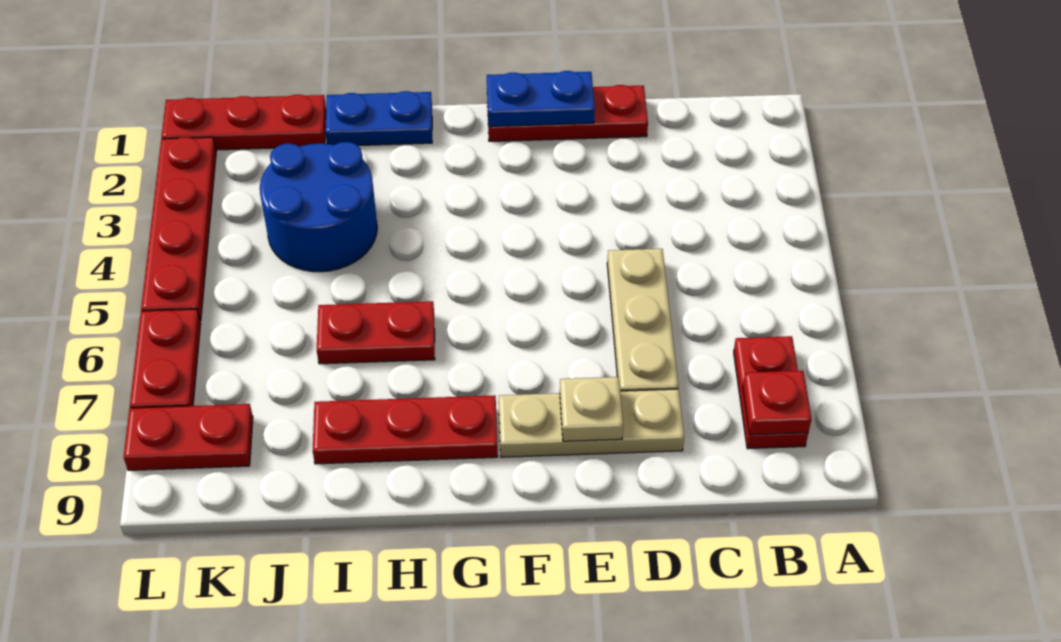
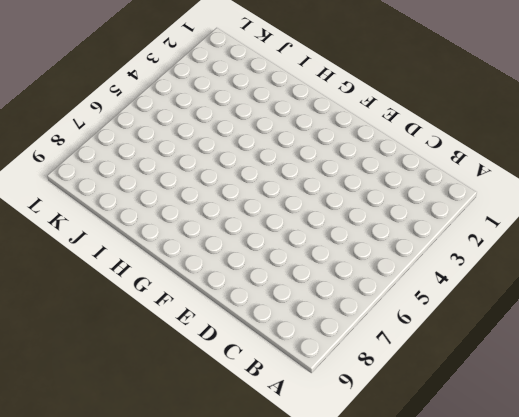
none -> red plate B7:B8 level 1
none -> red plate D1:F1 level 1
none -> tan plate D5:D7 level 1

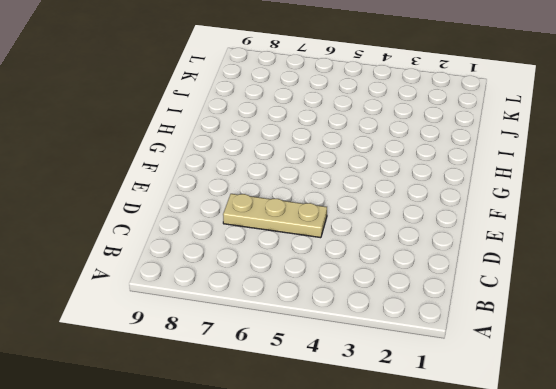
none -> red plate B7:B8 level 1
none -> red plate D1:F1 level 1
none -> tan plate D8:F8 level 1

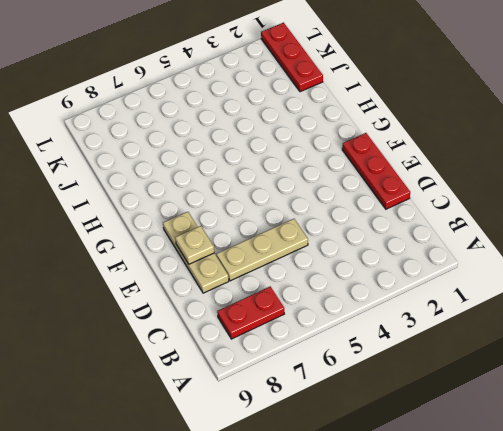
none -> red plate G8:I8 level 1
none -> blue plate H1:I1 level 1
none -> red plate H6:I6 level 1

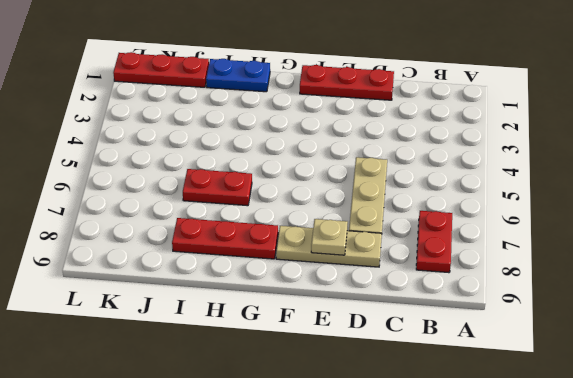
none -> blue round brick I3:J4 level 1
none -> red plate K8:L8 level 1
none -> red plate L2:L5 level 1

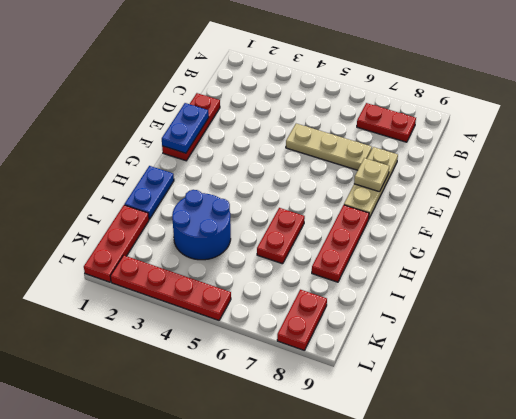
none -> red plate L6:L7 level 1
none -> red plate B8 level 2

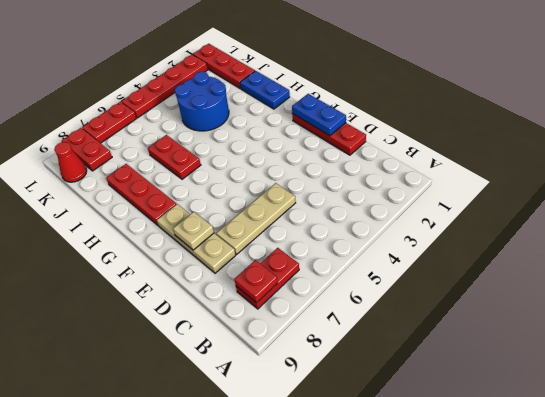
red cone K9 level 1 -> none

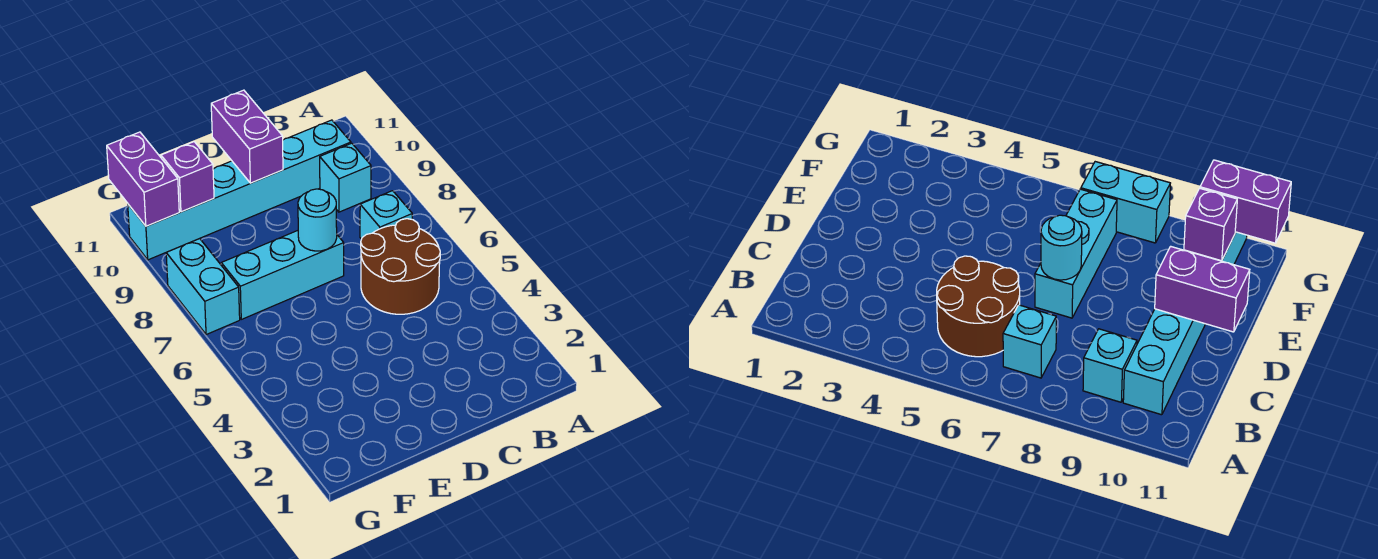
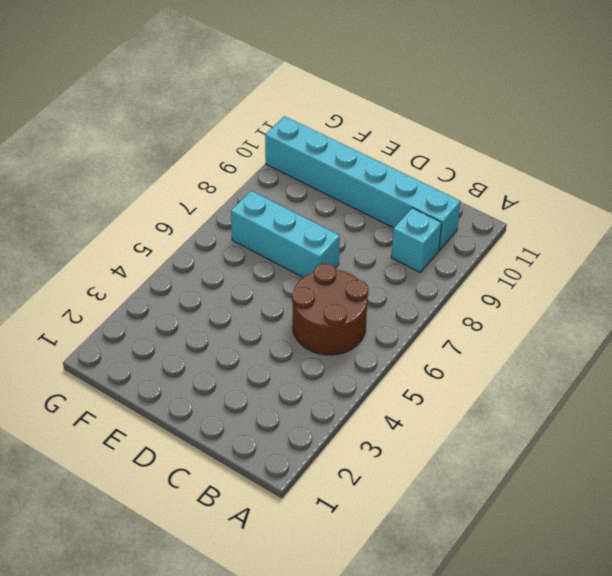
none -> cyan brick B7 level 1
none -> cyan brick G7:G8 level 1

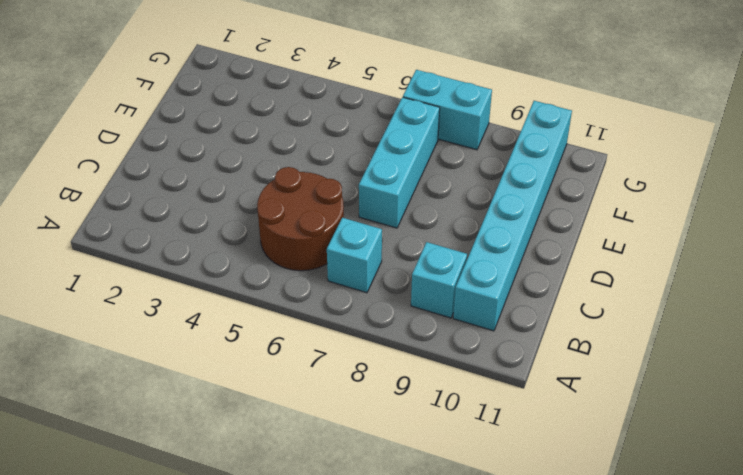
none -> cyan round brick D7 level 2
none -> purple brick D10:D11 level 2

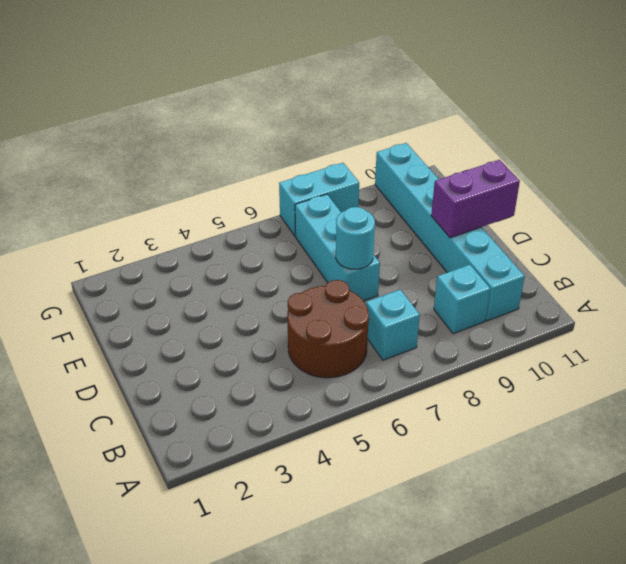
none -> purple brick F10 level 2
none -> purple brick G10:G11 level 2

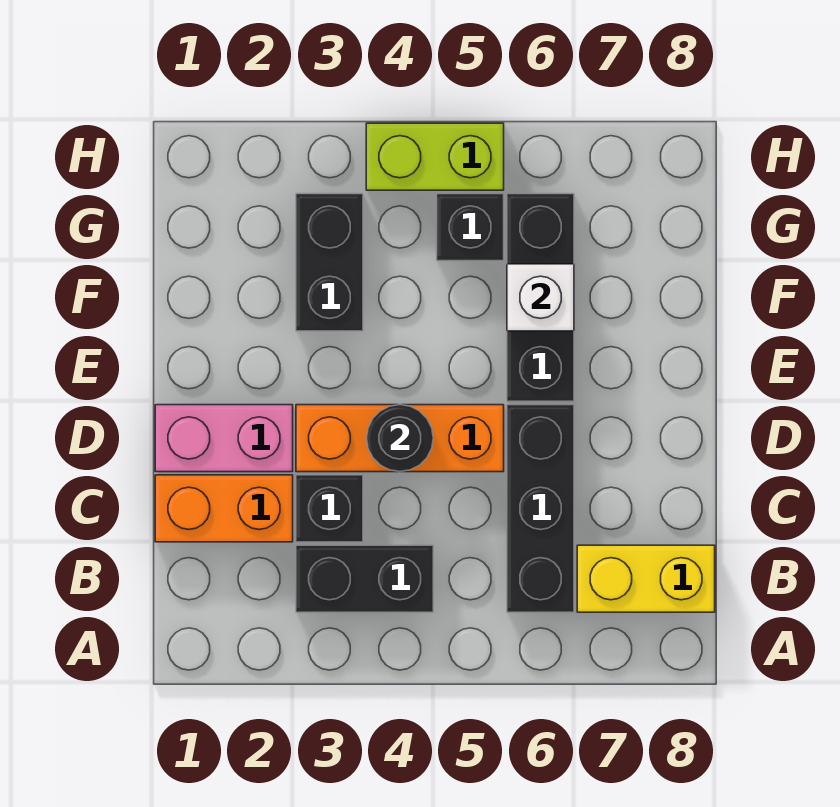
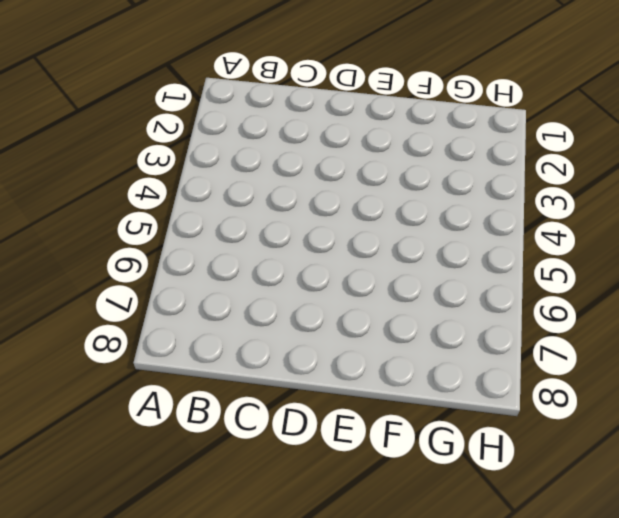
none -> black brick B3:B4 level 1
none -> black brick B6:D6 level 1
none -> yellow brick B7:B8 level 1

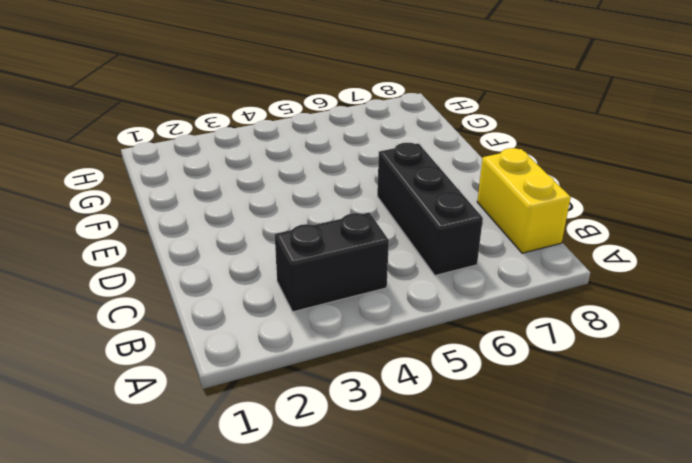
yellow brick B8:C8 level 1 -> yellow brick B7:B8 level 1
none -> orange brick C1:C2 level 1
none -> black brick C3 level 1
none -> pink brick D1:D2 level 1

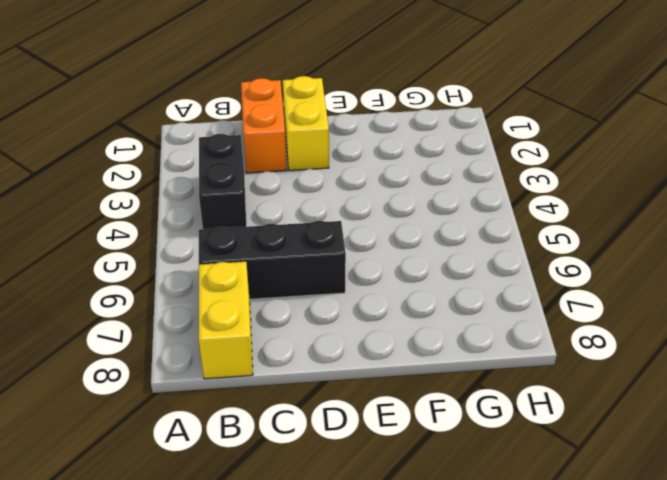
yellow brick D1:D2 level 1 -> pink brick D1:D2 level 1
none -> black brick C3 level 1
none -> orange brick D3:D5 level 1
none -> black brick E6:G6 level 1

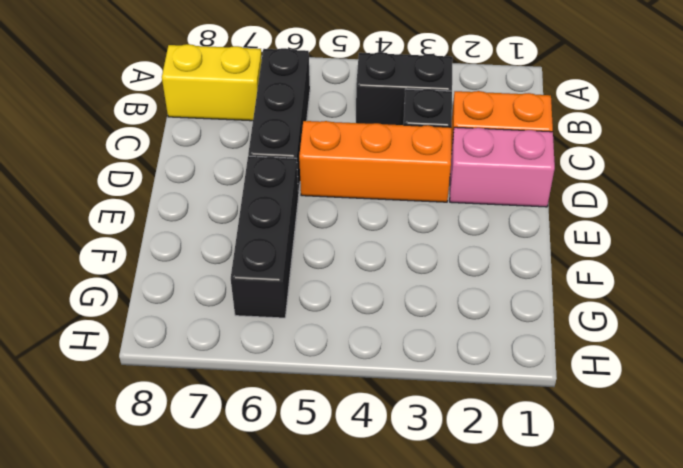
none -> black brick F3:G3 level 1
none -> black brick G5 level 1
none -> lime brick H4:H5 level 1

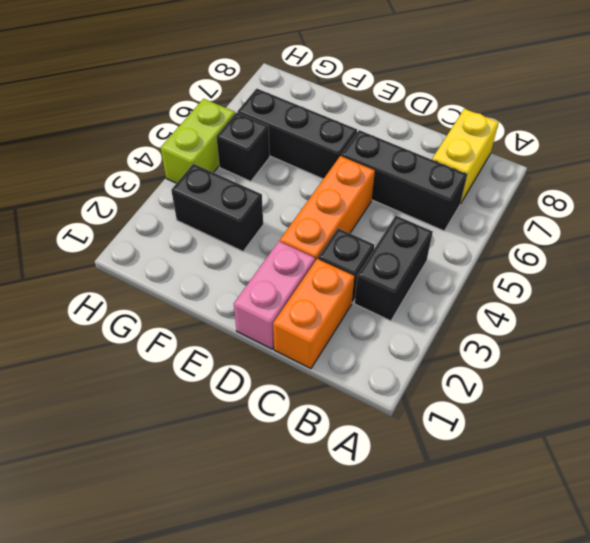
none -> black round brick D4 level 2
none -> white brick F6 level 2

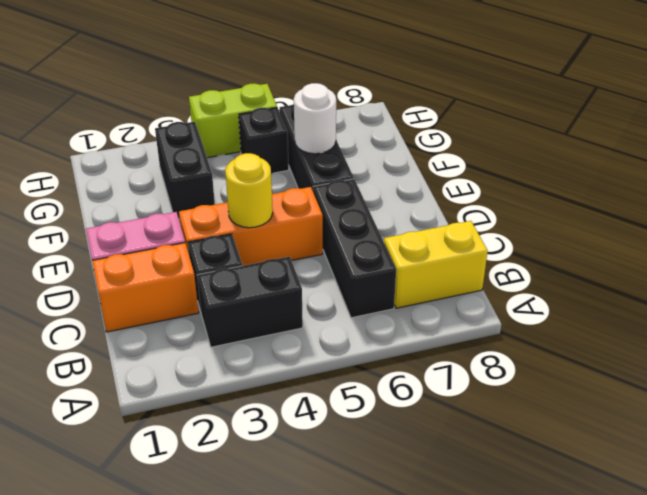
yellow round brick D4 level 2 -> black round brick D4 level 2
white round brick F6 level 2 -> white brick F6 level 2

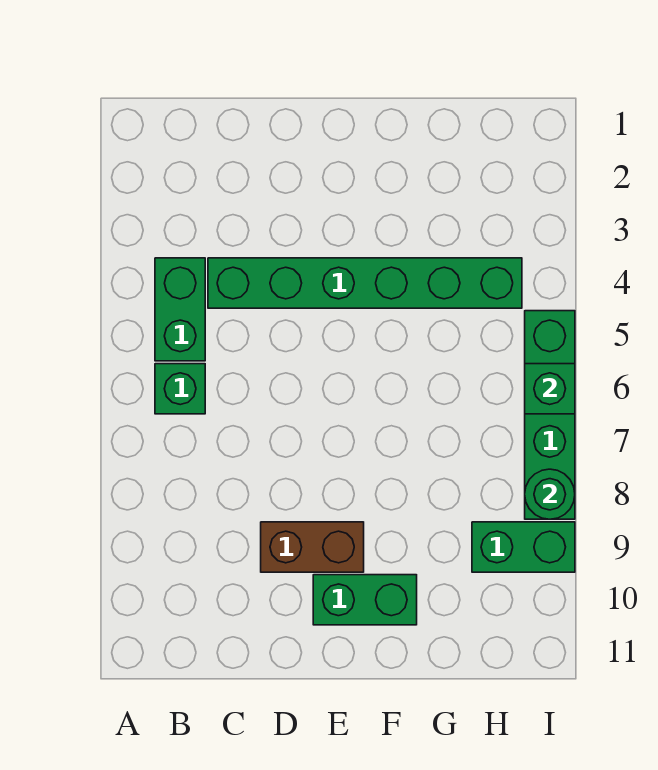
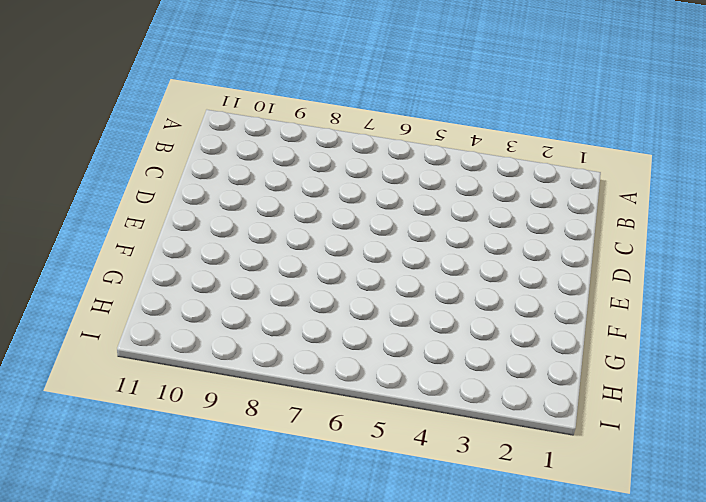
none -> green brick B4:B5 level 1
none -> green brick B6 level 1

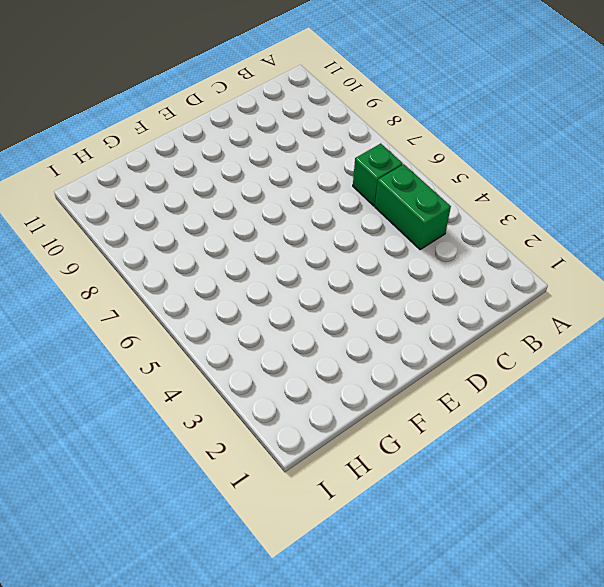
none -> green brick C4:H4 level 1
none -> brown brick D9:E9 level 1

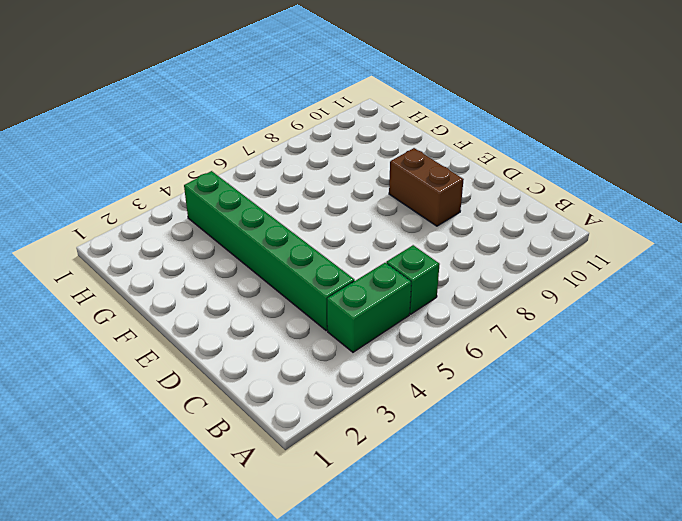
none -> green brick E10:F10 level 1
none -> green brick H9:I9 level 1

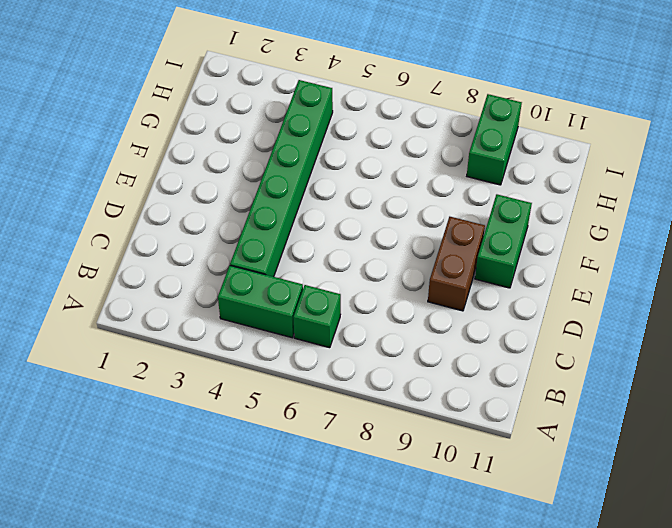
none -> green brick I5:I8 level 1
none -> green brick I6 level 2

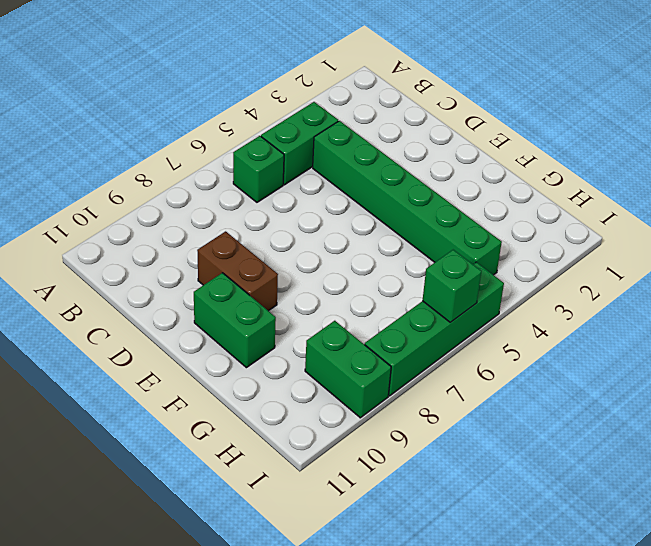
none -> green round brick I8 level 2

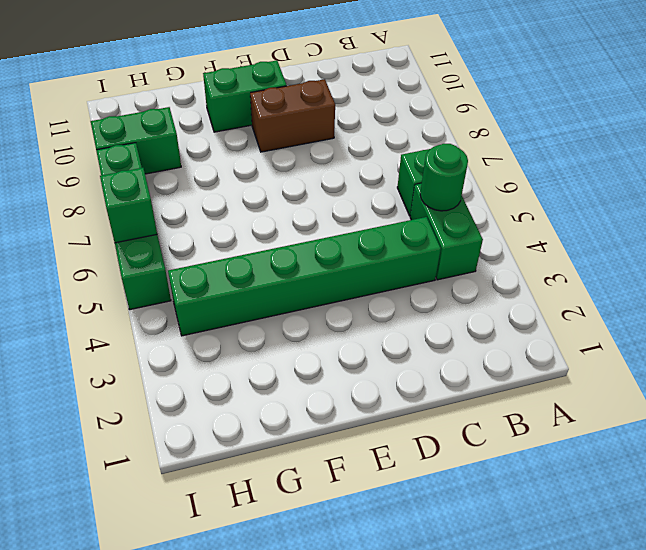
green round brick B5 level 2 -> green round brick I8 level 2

# # # # # # #

## WHAT IS NEEDED
The copy you return must match the records above exactly, minus any images.

## TASK SOLUTION
none -> red plate B7:B8 level 1
none -> red plate D1:F1 level 1
none -> tan plate D5:D7 level 1

none -> red plate B7:B8 level 1
none -> red plate D1:F1 level 1
none -> tan plate D8:F8 level 1

none -> red plate G8:I8 level 1
none -> blue plate H1:I1 level 1
none -> red plate H6:I6 level 1

none -> blue round brick I3:J4 level 1
none -> red plate K8:L8 level 1
none -> red plate L2:L5 level 1

none -> red plate L6:L7 level 1
none -> red plate B8 level 2

red cone K9 level 1 -> none

none -> cyan brick B7 level 1
none -> cyan brick G7:G8 level 1

none -> cyan round brick D7 level 2
none -> purple brick D10:D11 level 2

none -> purple brick F10 level 2
none -> purple brick G10:G11 level 2

none -> black brick B3:B4 level 1
none -> black brick B6:D6 level 1
none -> yellow brick B7:B8 level 1

yellow brick B8:C8 level 1 -> yellow brick B7:B8 level 1
none -> orange brick C1:C2 level 1
none -> black brick C3 level 1
none -> pink brick D1:D2 level 1

yellow brick D1:D2 level 1 -> pink brick D1:D2 level 1
none -> black brick C3 level 1
none -> orange brick D3:D5 level 1
none -> black brick E6:G6 level 1

none -> black brick F3:G3 level 1
none -> black brick G5 level 1
none -> lime brick H4:H5 level 1

none -> black round brick D4 level 2
none -> white brick F6 level 2

yellow round brick D4 level 2 -> black round brick D4 level 2
white round brick F6 level 2 -> white brick F6 level 2

none -> green brick B4:B5 level 1
none -> green brick B6 level 1

none -> green brick C4:H4 level 1
none -> brown brick D9:E9 level 1

none -> green brick E10:F10 level 1
none -> green brick H9:I9 level 1

none -> green brick I5:I8 level 1
none -> green brick I6 level 2

none -> green round brick I8 level 2

green round brick B5 level 2 -> green round brick I8 level 2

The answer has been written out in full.